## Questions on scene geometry
** Begin **

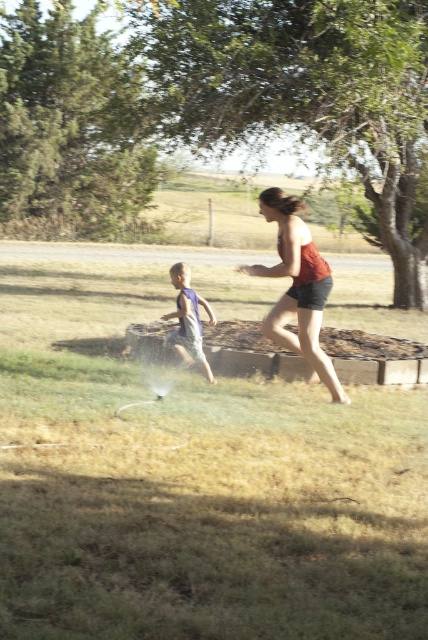
You are a drone operator trying to capture a photo of the blue cotton shorts at left and the green grass at center from above. What is the minimum distance you should set your camera to ensure both objects are in focus?

The minimum distance should be set to 2.00 meters to ensure both the green grass at center and the blue cotton shorts at left are in focus since they are 2.00 meters apart.

You are a photographer trying to capture a candid shot of the blue cotton shorts at left and the green grass at center. Based on their positions, which object should you focus on first to ensure both are in the frame?

The blue cotton shorts at left should be focused on first since the green grass at center is in front of it, ensuring both will be captured in the frame.

Based on the scene description, which object occupies more space in the image between the green grass at center and the matte red tank top at center?

The green grass at center has a larger size compared to the matte red tank top at center, so it occupies more space in the image.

** End **

## Exercise brief
Reproduce the listing word for word, starting at its beginning and ending with the line that contains "You are a photographer". Leave out the picture.

## Correct output
You are a drone operator trying to capture a photo of the blue cotton shorts at left and the green grass at center from above. What is the minimum distance you should set your camera to ensure both objects are in focus?

The minimum distance should be set to 2.00 meters to ensure both the green grass at center and the blue cotton shorts at left are in focus since they are 2.00 meters apart.

You are a photographer trying to capture a candid shot of the blue cotton shorts at left and the green grass at center. Based on their positions, which object should you focus on first to ensure both are in the frame?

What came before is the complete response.